### Records provided
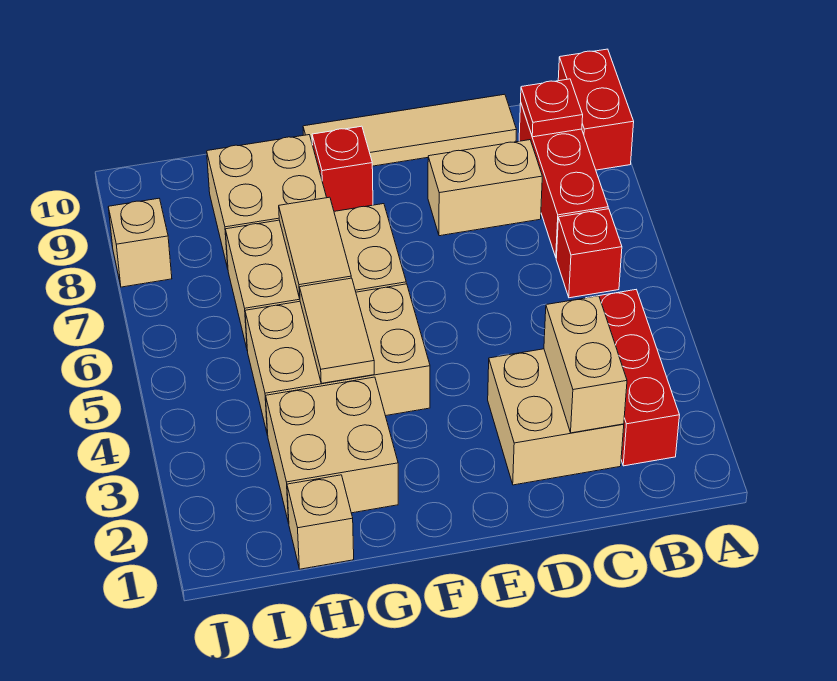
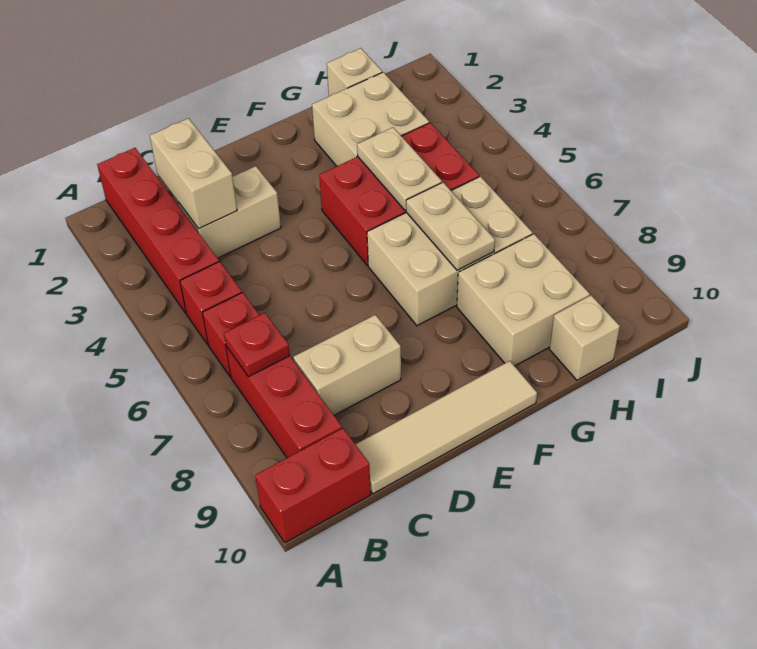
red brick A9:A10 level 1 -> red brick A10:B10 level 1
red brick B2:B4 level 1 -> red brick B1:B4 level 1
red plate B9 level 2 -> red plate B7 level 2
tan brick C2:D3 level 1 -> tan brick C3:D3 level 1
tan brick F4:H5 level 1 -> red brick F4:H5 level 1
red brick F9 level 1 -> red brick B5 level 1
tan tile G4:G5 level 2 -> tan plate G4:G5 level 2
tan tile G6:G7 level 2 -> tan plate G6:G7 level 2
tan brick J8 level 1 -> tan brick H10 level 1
######
### Records provided
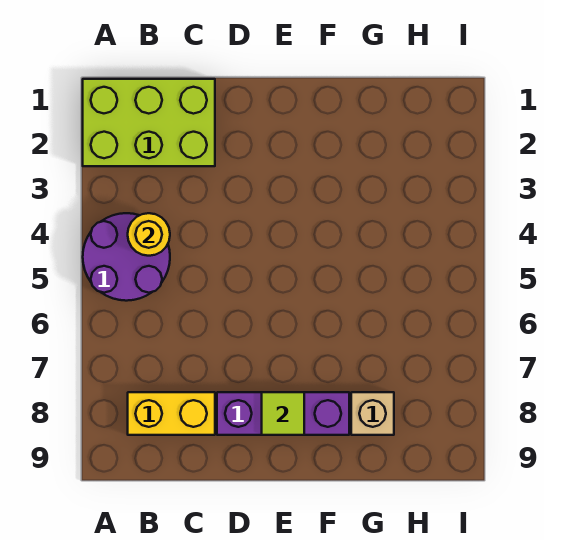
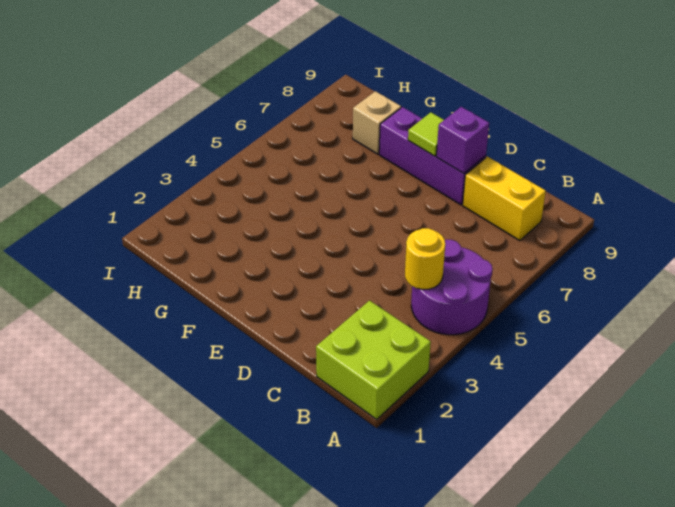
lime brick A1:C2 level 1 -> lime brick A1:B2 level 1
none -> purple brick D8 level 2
######
### Records provided
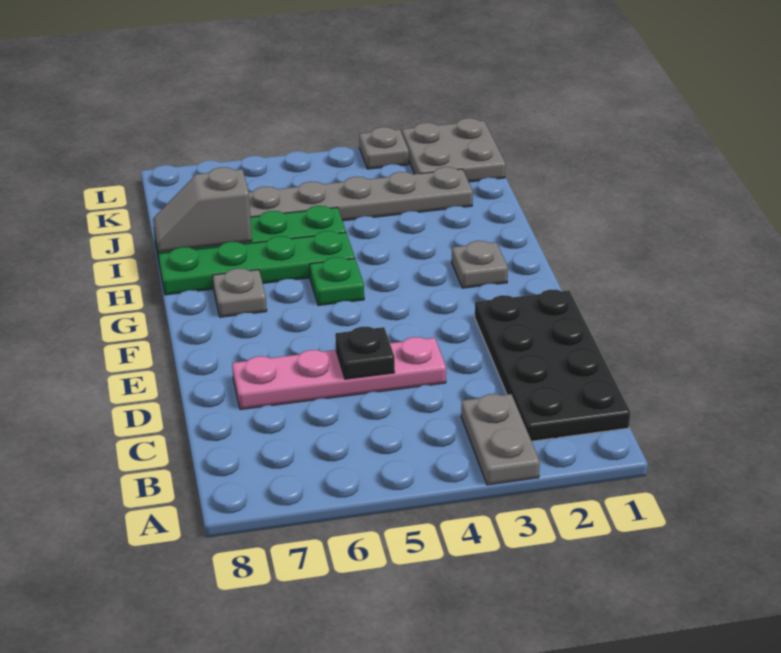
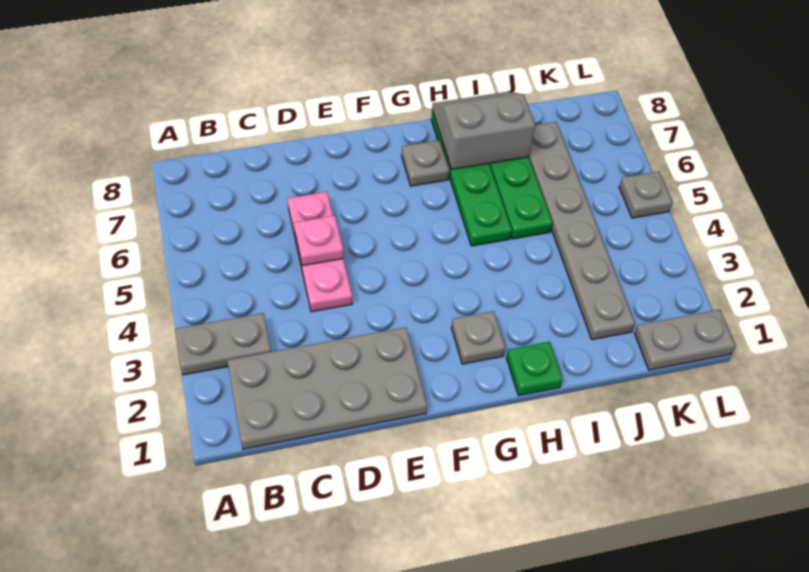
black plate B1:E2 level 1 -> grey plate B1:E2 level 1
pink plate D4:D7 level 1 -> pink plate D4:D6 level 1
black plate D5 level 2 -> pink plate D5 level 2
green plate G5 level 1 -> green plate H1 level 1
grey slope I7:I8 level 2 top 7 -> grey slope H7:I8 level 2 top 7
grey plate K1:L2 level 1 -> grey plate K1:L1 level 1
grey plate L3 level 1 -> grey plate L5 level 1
######
Problem details: Above are the entries. Copy exactly the part that opens with the line containing "black plate D5" and closes with the line containing "grey plate L3", and no more.

Result of the exercise:
black plate D5 level 2 -> pink plate D5 level 2
green plate G5 level 1 -> green plate H1 level 1
grey slope I7:I8 level 2 top 7 -> grey slope H7:I8 level 2 top 7
grey plate K1:L2 level 1 -> grey plate K1:L1 level 1
grey plate L3 level 1 -> grey plate L5 level 1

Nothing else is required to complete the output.